# Task goal
Among the following entries, say how many lines contain the word "cafe"; the answer is a number and nothing else.

· · · · ·

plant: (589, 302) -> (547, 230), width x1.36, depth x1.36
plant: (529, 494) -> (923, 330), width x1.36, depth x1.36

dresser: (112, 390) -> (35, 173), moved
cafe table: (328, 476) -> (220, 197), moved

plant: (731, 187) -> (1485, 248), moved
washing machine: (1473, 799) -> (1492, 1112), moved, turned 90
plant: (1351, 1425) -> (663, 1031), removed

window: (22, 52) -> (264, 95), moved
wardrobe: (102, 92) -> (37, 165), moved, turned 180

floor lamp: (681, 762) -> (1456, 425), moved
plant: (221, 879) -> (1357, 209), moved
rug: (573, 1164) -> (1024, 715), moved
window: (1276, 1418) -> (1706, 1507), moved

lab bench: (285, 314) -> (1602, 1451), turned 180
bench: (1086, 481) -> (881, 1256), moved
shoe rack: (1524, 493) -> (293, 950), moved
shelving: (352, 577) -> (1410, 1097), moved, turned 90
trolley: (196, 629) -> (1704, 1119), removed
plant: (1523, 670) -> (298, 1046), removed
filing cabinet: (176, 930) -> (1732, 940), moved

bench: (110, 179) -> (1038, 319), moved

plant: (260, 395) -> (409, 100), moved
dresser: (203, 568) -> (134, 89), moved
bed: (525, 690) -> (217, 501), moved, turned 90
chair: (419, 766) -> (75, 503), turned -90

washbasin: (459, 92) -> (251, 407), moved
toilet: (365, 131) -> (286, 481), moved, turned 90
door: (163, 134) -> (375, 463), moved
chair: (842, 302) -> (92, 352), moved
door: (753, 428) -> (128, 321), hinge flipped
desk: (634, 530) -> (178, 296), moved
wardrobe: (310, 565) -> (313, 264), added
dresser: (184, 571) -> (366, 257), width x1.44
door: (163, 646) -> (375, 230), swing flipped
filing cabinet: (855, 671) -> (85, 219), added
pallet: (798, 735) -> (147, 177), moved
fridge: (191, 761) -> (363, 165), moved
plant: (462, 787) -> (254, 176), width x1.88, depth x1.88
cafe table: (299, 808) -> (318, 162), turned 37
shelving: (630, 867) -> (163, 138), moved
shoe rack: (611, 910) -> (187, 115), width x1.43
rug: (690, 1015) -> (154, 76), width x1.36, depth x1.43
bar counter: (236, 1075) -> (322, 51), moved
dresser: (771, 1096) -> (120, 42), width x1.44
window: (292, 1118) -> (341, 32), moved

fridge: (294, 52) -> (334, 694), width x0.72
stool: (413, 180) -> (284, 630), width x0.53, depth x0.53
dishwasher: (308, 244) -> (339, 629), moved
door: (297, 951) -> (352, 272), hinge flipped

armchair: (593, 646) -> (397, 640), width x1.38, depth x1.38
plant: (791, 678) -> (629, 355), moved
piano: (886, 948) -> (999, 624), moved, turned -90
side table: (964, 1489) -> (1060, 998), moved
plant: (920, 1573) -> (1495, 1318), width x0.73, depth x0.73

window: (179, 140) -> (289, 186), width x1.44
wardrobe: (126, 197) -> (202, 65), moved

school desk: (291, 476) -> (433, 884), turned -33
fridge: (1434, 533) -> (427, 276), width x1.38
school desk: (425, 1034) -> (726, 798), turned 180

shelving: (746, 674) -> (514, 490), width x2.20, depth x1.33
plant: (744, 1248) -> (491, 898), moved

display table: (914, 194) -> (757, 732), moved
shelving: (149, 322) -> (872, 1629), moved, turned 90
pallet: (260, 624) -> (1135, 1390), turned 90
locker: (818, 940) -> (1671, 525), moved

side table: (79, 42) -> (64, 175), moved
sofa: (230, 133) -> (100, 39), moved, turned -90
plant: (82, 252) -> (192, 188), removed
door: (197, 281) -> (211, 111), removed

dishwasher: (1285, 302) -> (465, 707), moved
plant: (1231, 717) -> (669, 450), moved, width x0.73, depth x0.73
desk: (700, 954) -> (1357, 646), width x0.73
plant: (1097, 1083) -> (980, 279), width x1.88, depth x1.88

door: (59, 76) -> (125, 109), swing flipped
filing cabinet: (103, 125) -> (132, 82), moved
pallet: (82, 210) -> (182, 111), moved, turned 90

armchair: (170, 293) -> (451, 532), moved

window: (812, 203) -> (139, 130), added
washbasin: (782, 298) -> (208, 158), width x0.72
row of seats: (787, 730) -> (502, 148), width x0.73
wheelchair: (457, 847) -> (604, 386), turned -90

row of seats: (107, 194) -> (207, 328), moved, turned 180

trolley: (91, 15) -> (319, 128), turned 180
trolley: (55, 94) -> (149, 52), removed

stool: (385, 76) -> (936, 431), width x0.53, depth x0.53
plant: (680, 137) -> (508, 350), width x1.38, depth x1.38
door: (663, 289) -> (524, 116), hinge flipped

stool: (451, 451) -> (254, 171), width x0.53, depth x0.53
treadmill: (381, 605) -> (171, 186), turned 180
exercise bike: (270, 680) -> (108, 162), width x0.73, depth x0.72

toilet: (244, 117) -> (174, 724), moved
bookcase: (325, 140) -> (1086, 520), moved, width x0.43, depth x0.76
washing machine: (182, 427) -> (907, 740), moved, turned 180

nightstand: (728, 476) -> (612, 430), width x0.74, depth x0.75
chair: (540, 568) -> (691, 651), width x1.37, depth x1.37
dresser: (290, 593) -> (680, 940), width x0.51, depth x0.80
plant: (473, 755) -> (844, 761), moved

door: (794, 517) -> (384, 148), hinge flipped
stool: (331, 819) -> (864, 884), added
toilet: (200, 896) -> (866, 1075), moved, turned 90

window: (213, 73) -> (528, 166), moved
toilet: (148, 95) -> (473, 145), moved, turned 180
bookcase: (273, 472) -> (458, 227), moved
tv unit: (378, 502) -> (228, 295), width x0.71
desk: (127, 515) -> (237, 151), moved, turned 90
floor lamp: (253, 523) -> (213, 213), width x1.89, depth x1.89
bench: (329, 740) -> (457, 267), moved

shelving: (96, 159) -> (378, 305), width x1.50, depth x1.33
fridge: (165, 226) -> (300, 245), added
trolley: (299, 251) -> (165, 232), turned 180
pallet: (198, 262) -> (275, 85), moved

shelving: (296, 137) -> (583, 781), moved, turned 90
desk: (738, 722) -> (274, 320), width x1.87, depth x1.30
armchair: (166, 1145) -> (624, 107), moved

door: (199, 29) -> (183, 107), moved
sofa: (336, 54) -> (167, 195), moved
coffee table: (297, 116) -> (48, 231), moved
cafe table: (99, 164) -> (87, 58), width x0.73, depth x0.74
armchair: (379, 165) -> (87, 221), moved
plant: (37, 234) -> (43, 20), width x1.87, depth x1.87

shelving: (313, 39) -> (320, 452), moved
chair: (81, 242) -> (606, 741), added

· · · · ·

# Answer
3